● **Data provided**
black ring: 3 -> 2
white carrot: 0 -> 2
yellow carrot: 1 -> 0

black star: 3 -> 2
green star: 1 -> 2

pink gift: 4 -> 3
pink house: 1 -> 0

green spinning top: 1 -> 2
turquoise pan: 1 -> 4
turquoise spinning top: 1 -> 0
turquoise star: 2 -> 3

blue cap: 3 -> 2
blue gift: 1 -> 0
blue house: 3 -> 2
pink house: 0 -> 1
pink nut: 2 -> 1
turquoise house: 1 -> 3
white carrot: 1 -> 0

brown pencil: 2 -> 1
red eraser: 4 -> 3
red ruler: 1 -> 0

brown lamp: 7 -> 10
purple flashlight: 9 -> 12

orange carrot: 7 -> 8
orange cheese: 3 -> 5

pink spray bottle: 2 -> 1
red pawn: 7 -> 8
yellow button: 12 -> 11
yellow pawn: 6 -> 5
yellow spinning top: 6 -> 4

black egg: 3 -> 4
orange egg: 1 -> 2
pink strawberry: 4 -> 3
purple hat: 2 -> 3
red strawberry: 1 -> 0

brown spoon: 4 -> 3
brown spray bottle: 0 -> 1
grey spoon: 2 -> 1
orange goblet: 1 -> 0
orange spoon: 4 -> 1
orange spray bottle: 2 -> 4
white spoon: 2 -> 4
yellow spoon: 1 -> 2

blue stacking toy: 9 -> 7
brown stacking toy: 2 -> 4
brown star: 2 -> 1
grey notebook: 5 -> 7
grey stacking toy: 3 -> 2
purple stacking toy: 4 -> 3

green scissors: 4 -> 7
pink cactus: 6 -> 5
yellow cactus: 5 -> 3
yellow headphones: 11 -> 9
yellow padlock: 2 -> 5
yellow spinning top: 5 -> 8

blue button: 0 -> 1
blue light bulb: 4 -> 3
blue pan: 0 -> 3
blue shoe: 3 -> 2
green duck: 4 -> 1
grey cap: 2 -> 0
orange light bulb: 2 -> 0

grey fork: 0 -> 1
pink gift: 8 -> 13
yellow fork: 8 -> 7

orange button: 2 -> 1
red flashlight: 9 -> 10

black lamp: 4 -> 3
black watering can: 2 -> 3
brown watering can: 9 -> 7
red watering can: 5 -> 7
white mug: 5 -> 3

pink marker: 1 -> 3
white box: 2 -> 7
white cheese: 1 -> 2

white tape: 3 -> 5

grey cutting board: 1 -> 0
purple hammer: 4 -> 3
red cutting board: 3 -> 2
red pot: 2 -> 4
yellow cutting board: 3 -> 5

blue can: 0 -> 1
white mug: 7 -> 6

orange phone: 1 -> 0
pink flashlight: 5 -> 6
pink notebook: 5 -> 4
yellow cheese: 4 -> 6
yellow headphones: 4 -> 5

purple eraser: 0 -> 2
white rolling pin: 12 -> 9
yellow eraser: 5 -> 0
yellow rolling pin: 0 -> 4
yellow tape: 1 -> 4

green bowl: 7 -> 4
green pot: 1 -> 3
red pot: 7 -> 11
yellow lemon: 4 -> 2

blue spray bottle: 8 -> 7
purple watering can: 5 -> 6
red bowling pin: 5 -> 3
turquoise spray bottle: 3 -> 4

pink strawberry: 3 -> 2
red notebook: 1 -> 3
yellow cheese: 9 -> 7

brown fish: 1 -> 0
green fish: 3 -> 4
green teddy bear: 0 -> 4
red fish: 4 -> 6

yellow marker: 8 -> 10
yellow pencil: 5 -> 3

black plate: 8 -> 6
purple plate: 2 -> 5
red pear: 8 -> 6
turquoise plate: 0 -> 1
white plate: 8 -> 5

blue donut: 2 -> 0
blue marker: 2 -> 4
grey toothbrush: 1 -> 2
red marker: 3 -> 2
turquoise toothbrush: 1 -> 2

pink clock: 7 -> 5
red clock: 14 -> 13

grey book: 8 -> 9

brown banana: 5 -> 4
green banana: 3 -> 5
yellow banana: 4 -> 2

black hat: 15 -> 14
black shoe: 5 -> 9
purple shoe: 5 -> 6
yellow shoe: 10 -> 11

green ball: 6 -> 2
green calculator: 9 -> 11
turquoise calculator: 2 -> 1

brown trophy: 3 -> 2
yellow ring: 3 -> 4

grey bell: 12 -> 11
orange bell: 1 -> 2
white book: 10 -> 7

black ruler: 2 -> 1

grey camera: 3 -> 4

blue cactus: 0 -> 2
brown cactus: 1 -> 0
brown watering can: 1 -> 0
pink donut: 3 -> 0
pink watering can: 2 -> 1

● **What the exercise asks**
Only one stretch of the data is wanted: the lines from the one with "purple eraser: 0 -> 2" through the last, repeated exactly.

● **Solution for this problem**
purple eraser: 0 -> 2
white rolling pin: 12 -> 9
yellow eraser: 5 -> 0
yellow rolling pin: 0 -> 4
yellow tape: 1 -> 4

green bowl: 7 -> 4
green pot: 1 -> 3
red pot: 7 -> 11
yellow lemon: 4 -> 2

blue spray bottle: 8 -> 7
purple watering can: 5 -> 6
red bowling pin: 5 -> 3
turquoise spray bottle: 3 -> 4

pink strawberry: 3 -> 2
red notebook: 1 -> 3
yellow cheese: 9 -> 7

brown fish: 1 -> 0
green fish: 3 -> 4
green teddy bear: 0 -> 4
red fish: 4 -> 6

yellow marker: 8 -> 10
yellow pencil: 5 -> 3

black plate: 8 -> 6
purple plate: 2 -> 5
red pear: 8 -> 6
turquoise plate: 0 -> 1
white plate: 8 -> 5

blue donut: 2 -> 0
blue marker: 2 -> 4
grey toothbrush: 1 -> 2
red marker: 3 -> 2
turquoise toothbrush: 1 -> 2

pink clock: 7 -> 5
red clock: 14 -> 13

grey book: 8 -> 9

brown banana: 5 -> 4
green banana: 3 -> 5
yellow banana: 4 -> 2

black hat: 15 -> 14
black shoe: 5 -> 9
purple shoe: 5 -> 6
yellow shoe: 10 -> 11

green ball: 6 -> 2
green calculator: 9 -> 11
turquoise calculator: 2 -> 1

brown trophy: 3 -> 2
yellow ring: 3 -> 4

grey bell: 12 -> 11
orange bell: 1 -> 2
white book: 10 -> 7

black ruler: 2 -> 1

grey camera: 3 -> 4

blue cactus: 0 -> 2
brown cactus: 1 -> 0
brown watering can: 1 -> 0
pink donut: 3 -> 0
pink watering can: 2 -> 1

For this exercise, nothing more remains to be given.